### Task statement
Copy out exactly the lines from the one containing "black cactus: none" to the end of the records below, both included, and nothing else.

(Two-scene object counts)
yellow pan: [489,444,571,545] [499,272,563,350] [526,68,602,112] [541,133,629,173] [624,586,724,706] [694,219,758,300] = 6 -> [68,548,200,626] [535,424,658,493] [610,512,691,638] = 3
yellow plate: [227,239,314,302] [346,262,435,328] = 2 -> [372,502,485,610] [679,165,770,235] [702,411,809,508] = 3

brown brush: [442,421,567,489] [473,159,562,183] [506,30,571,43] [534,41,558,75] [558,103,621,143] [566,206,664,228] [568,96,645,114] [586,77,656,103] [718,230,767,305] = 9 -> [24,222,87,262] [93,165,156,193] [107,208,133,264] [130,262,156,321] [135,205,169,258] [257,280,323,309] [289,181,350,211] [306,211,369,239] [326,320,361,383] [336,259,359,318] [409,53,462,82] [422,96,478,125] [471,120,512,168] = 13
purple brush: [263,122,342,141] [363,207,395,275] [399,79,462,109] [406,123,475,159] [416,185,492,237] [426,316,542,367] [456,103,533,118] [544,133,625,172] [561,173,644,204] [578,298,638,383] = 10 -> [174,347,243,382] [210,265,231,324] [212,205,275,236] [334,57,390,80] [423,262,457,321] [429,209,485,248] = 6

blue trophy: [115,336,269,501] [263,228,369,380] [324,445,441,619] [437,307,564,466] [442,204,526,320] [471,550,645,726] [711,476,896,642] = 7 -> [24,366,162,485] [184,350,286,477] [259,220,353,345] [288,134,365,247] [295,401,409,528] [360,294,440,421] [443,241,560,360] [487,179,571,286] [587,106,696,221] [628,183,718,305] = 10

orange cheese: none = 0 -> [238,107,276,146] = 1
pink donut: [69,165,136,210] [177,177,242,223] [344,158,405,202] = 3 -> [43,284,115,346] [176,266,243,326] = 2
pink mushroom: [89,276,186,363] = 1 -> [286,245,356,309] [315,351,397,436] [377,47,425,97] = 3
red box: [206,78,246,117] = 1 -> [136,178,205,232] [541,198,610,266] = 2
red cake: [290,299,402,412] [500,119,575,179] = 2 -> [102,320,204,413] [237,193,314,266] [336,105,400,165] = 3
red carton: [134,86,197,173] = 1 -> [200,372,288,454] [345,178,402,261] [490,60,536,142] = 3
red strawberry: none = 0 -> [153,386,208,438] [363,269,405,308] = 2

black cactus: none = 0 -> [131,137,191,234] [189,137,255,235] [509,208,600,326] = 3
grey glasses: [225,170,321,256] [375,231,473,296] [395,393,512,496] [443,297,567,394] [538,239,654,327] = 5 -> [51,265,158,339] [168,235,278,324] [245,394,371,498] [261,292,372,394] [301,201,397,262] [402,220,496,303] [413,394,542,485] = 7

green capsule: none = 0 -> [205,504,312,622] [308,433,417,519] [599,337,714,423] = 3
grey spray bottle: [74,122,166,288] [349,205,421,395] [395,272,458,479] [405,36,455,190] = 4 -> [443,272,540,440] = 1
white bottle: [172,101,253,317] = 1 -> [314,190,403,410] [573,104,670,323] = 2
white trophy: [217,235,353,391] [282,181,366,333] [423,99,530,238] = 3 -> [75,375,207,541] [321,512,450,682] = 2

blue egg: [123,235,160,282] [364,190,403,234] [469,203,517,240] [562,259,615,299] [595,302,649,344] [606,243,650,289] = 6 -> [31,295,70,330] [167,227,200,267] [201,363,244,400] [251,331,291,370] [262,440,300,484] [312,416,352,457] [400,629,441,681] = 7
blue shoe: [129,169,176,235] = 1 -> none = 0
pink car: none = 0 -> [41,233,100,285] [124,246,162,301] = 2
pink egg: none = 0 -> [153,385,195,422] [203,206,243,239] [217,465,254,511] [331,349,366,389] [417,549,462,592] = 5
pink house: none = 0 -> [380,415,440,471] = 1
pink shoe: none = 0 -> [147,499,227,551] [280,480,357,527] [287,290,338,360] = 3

### Answer
black cactus: none = 0 -> [131,137,191,234] [189,137,255,235] [509,208,600,326] = 3
grey glasses: [225,170,321,256] [375,231,473,296] [395,393,512,496] [443,297,567,394] [538,239,654,327] = 5 -> [51,265,158,339] [168,235,278,324] [245,394,371,498] [261,292,372,394] [301,201,397,262] [402,220,496,303] [413,394,542,485] = 7

green capsule: none = 0 -> [205,504,312,622] [308,433,417,519] [599,337,714,423] = 3
grey spray bottle: [74,122,166,288] [349,205,421,395] [395,272,458,479] [405,36,455,190] = 4 -> [443,272,540,440] = 1
white bottle: [172,101,253,317] = 1 -> [314,190,403,410] [573,104,670,323] = 2
white trophy: [217,235,353,391] [282,181,366,333] [423,99,530,238] = 3 -> [75,375,207,541] [321,512,450,682] = 2

blue egg: [123,235,160,282] [364,190,403,234] [469,203,517,240] [562,259,615,299] [595,302,649,344] [606,243,650,289] = 6 -> [31,295,70,330] [167,227,200,267] [201,363,244,400] [251,331,291,370] [262,440,300,484] [312,416,352,457] [400,629,441,681] = 7
blue shoe: [129,169,176,235] = 1 -> none = 0
pink car: none = 0 -> [41,233,100,285] [124,246,162,301] = 2
pink egg: none = 0 -> [153,385,195,422] [203,206,243,239] [217,465,254,511] [331,349,366,389] [417,549,462,592] = 5
pink house: none = 0 -> [380,415,440,471] = 1
pink shoe: none = 0 -> [147,499,227,551] [280,480,357,527] [287,290,338,360] = 3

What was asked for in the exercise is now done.